What is required – Go over the data and keep only the lines that include "Leitkegel".

** Opening Data supplied block **

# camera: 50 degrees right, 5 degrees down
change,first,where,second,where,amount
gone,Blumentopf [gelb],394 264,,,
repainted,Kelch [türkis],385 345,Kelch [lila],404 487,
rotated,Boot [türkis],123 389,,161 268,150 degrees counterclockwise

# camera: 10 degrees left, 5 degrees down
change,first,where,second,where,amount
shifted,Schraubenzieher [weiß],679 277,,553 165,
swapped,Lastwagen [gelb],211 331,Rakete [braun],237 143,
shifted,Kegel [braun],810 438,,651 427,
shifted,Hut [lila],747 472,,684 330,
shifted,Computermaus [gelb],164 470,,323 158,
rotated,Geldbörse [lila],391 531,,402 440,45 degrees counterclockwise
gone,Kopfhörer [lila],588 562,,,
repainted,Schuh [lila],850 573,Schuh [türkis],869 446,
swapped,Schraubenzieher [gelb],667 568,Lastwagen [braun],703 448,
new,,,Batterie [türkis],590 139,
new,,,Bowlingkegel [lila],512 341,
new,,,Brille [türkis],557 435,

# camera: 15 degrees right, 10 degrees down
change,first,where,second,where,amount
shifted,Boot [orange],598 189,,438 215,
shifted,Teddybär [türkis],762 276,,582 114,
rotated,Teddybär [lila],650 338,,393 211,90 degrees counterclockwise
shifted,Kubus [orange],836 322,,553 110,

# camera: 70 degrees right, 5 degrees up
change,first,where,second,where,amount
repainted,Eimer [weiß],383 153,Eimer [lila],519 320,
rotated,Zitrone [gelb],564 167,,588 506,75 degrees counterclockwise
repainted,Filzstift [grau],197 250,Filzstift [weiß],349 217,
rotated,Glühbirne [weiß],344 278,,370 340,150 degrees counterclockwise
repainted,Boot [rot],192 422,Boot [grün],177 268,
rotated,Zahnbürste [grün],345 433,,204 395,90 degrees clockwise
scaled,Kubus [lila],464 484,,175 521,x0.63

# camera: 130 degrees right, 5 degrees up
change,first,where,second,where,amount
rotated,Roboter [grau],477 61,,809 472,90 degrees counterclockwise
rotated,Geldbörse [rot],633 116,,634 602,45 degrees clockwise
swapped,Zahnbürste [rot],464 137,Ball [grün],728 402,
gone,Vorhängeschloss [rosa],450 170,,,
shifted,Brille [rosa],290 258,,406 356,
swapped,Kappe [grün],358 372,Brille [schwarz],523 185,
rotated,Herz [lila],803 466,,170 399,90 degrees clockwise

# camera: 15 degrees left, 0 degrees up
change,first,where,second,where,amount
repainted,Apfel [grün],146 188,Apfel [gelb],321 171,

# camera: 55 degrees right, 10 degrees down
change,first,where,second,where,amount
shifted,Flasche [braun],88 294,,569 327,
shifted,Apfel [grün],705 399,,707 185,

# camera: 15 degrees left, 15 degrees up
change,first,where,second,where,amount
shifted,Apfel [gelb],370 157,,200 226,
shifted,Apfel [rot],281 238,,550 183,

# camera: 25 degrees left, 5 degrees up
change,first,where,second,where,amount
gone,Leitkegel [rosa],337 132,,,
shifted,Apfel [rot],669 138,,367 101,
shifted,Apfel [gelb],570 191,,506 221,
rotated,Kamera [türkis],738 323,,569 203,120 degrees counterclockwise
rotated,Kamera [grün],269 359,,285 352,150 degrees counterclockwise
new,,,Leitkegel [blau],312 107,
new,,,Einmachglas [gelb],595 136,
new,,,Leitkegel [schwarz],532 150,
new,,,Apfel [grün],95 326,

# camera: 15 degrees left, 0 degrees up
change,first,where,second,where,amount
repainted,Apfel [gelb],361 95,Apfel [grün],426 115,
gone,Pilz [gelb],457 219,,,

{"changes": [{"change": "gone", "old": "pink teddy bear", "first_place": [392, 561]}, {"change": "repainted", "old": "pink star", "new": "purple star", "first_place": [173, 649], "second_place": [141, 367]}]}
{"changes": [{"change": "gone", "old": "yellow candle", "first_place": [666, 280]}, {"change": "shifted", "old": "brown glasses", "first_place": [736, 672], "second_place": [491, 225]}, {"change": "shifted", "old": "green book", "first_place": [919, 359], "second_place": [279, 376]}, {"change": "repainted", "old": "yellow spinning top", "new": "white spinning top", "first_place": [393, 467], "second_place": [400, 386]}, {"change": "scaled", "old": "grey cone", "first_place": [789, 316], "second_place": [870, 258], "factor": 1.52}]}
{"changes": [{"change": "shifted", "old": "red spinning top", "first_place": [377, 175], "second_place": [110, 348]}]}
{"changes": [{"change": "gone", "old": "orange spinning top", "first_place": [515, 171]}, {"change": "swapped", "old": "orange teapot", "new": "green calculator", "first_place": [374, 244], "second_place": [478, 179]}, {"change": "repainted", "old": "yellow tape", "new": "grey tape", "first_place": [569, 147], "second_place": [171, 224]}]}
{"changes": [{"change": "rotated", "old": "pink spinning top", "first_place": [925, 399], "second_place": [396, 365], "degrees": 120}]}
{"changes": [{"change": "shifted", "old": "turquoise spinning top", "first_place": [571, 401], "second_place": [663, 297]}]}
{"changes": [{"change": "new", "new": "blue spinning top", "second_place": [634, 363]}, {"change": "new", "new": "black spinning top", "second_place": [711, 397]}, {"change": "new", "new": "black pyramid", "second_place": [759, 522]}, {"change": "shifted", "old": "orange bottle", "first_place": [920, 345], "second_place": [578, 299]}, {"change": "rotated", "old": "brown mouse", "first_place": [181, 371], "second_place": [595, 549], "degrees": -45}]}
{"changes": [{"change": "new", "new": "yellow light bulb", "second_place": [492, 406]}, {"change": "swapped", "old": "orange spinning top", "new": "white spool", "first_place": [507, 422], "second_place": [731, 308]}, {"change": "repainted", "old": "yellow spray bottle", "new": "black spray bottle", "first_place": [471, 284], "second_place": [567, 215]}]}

** Closing Data supplied block **

Result –
gone,Leitkegel [rosa],337 132,,,
new,,,Leitkegel [blau],312 107,
new,,,Leitkegel [schwarz],532 150,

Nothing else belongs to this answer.